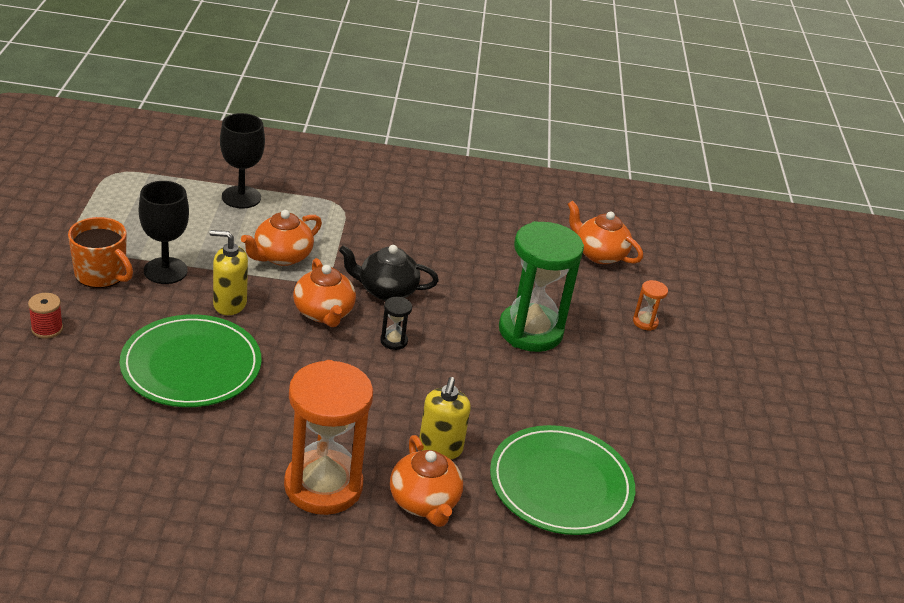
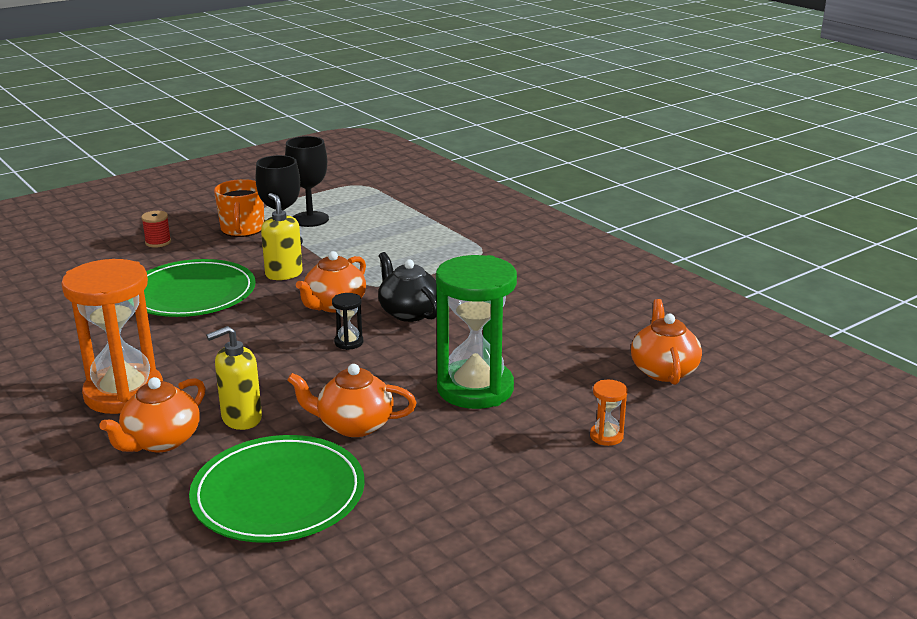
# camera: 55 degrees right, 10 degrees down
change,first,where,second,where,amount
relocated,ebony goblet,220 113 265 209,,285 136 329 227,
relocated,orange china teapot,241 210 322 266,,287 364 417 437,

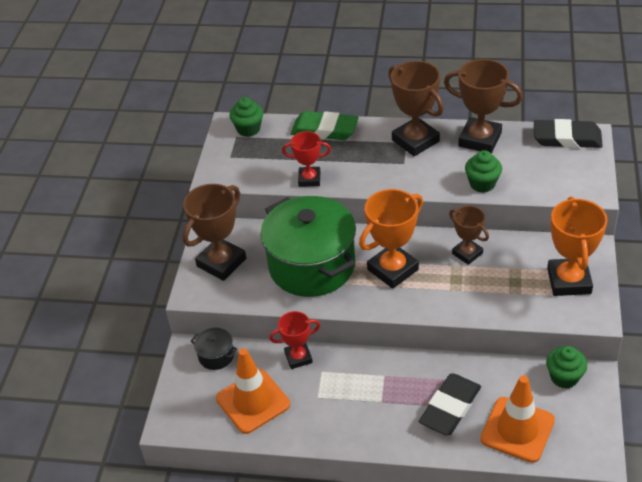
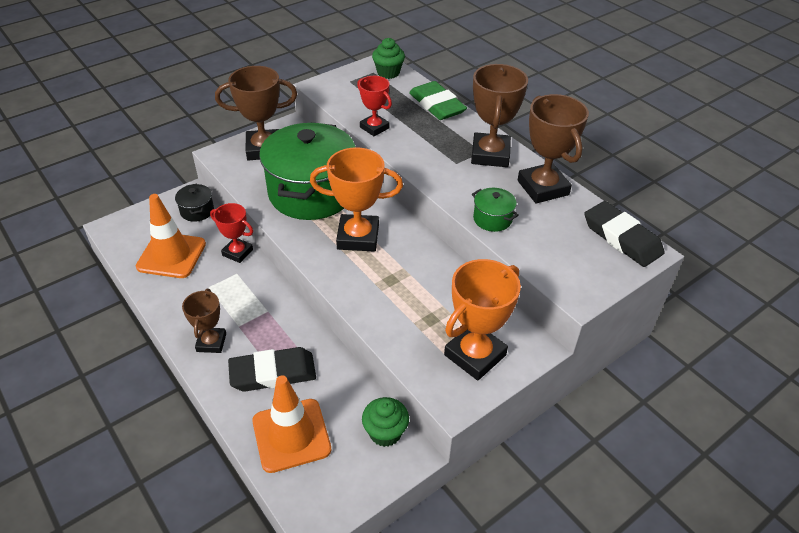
# camera: 40 degrees right, 0 degrees up
change,first,where,second,where,amount
exchanged,emerald cupcake,465 150 502 193,emerald cooking pot,472 188 519 232,
relocated,dark brown prize cup,449 206 489 265,,182 289 226 353,

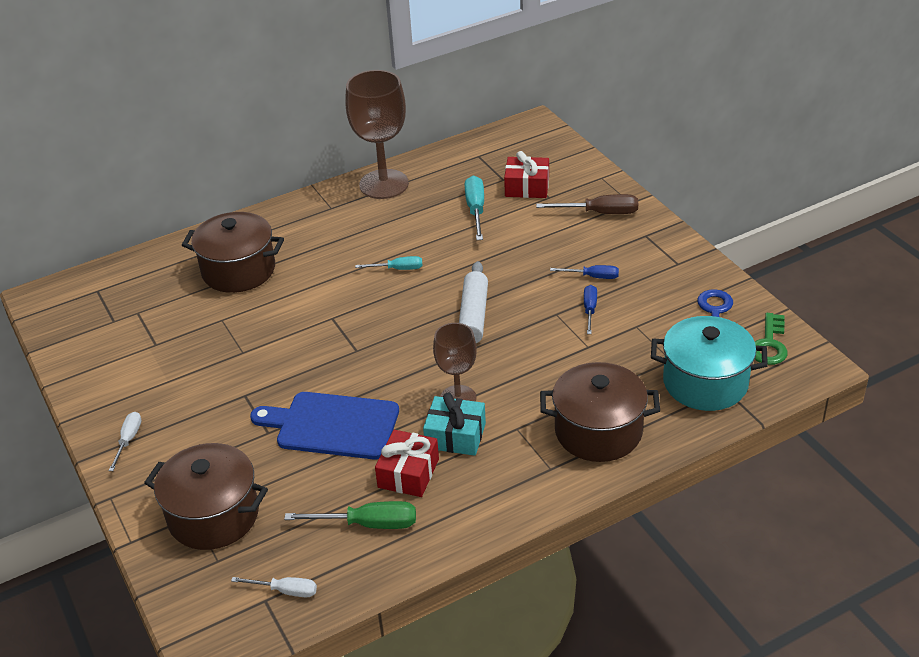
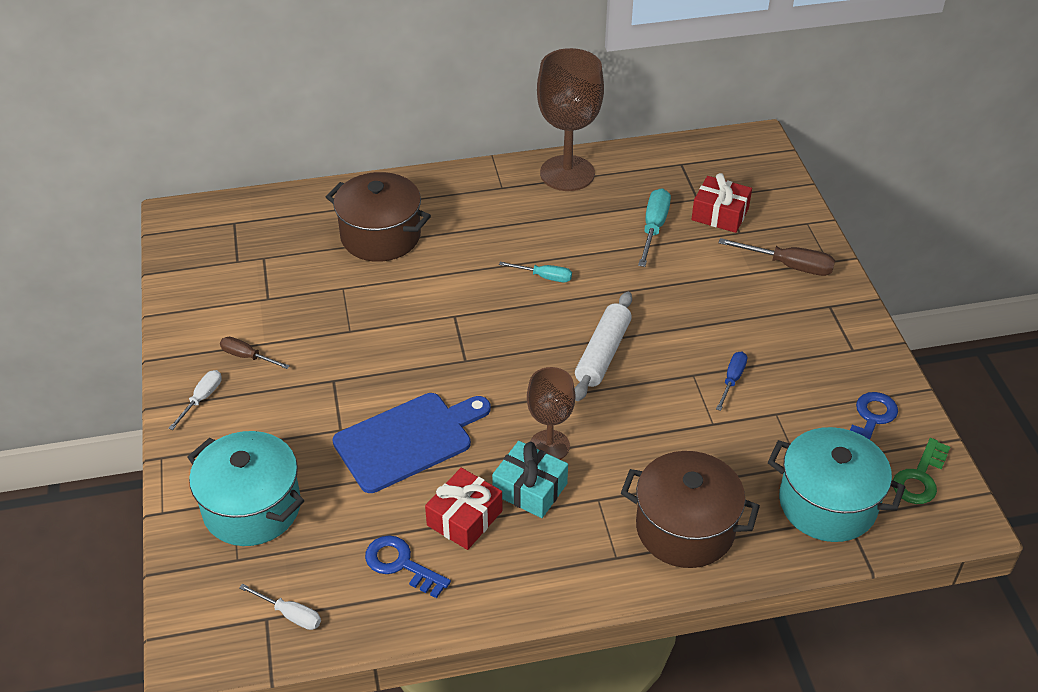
# camera: 15 degrees right, 5 degrees up
change,first,where,second,where,amount
missing,cobalt flat screwdriver,550 265 619 279,,,
spun,cobalt cutting board,250 392 399 459,,333 393 491 493,120 degrees clockwise
colour,dark brown cooking pot,144 443 268 550,teal cooking pot,187 431 304 546,
exchanged,emerald flat screwdriver,284 501 416 529,cobalt door key,365 535 451 598,
appeared,,,dark brown flat screwdriver,220 337 290 369,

#####

### Task instructions
Could you transcribe all of the data exactly, keeping every picture out of the copy?

### Response to the exercise
# camera: 55 degrees right, 10 degrees down
change,first,where,second,where,amount
relocated,ebony goblet,220 113 265 209,,285 136 329 227,
relocated,orange china teapot,241 210 322 266,,287 364 417 437,

# camera: 40 degrees right, 0 degrees up
change,first,where,second,where,amount
exchanged,emerald cupcake,465 150 502 193,emerald cooking pot,472 188 519 232,
relocated,dark brown prize cup,449 206 489 265,,182 289 226 353,

# camera: 15 degrees right, 5 degrees up
change,first,where,second,where,amount
missing,cobalt flat screwdriver,550 265 619 279,,,
spun,cobalt cutting board,250 392 399 459,,333 393 491 493,120 degrees clockwise
colour,dark brown cooking pot,144 443 268 550,teal cooking pot,187 431 304 546,
exchanged,emerald flat screwdriver,284 501 416 529,cobalt door key,365 535 451 598,
appeared,,,dark brown flat screwdriver,220 337 290 369,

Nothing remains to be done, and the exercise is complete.